EXERCISE PROMPT: Working from the top of the records below, reproduce each line exactly, ending once you have written the line containing "red plane: [77,144,137,203]".

(TASK DATA Opens)

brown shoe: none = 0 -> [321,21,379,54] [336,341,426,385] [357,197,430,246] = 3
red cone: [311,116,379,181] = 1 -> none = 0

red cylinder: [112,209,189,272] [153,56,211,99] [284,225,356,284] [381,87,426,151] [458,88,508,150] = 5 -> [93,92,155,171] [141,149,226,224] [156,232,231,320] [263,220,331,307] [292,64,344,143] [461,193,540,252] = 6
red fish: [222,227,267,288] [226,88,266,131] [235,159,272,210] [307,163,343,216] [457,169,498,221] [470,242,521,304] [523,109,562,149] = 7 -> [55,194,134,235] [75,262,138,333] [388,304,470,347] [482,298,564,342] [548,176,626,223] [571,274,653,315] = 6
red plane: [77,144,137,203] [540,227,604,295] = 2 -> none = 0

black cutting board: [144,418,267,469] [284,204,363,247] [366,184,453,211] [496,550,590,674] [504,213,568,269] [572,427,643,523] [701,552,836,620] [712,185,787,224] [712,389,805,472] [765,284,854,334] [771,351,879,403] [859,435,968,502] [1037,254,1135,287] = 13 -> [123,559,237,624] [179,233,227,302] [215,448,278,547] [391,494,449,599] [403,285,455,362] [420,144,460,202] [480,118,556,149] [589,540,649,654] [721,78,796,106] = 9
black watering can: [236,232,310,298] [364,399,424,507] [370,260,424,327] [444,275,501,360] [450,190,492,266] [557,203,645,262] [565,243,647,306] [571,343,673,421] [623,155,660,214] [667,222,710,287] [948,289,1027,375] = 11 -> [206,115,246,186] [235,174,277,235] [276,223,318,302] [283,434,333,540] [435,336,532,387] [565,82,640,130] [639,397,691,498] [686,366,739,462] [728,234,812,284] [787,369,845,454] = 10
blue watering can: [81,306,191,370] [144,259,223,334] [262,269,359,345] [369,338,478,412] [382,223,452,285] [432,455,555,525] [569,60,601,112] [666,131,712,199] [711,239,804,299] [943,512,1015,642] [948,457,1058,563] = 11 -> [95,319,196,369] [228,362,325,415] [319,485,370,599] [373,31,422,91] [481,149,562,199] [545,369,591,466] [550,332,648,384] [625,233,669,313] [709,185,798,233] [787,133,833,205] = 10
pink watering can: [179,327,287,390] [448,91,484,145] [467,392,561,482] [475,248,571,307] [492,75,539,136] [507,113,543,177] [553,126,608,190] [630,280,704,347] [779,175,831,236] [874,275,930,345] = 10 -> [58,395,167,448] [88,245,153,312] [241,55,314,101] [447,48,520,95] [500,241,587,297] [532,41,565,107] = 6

(TASK DATA Closes)

ANSWER SPACE:
brown shoe: none = 0 -> [321,21,379,54] [336,341,426,385] [357,197,430,246] = 3
red cone: [311,116,379,181] = 1 -> none = 0

red cylinder: [112,209,189,272] [153,56,211,99] [284,225,356,284] [381,87,426,151] [458,88,508,150] = 5 -> [93,92,155,171] [141,149,226,224] [156,232,231,320] [263,220,331,307] [292,64,344,143] [461,193,540,252] = 6
red fish: [222,227,267,288] [226,88,266,131] [235,159,272,210] [307,163,343,216] [457,169,498,221] [470,242,521,304] [523,109,562,149] = 7 -> [55,194,134,235] [75,262,138,333] [388,304,470,347] [482,298,564,342] [548,176,626,223] [571,274,653,315] = 6
red plane: [77,144,137,203] [540,227,604,295] = 2 -> none = 0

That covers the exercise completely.